* **Data shown**
□ □ □ □

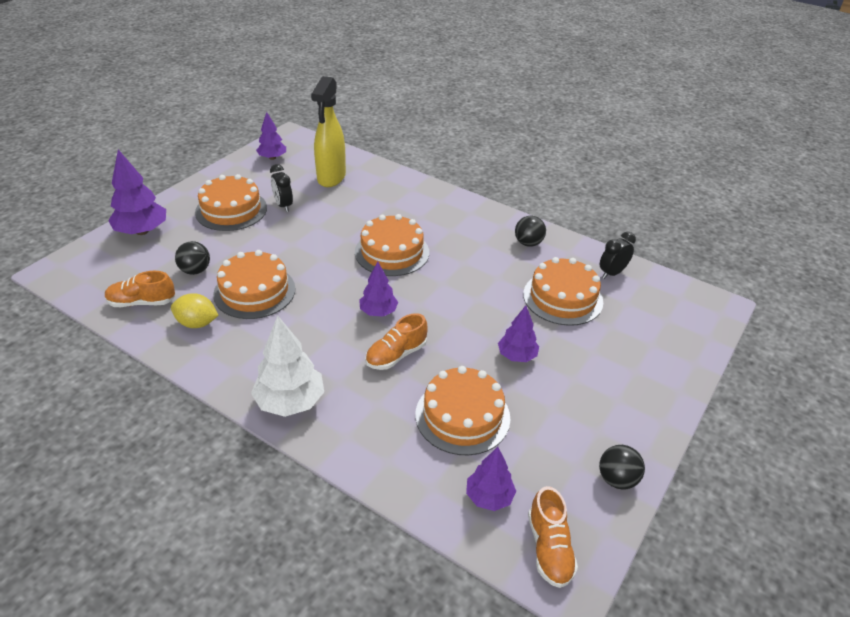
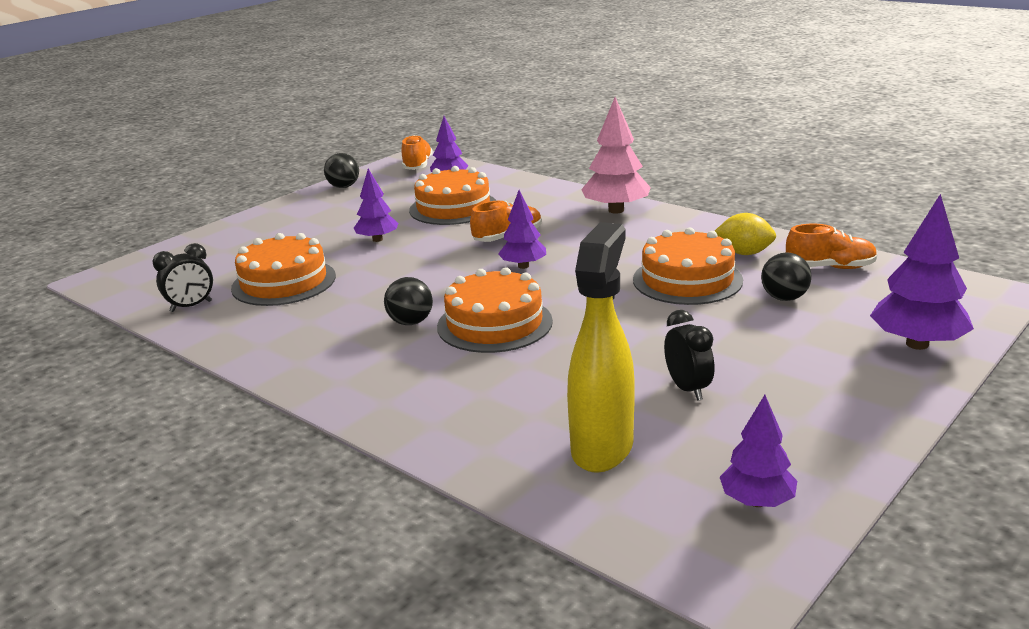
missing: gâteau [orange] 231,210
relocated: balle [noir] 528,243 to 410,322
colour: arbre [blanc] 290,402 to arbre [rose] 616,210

□ □ □ □

* **What you are asked to do**
Take the listing above and print it exactly, apart from the pictures.

* **Exercise output**
missing: gâteau [orange] 231,210
relocated: balle [noir] 528,243 to 410,322
colour: arbre [blanc] 290,402 to arbre [rose] 616,210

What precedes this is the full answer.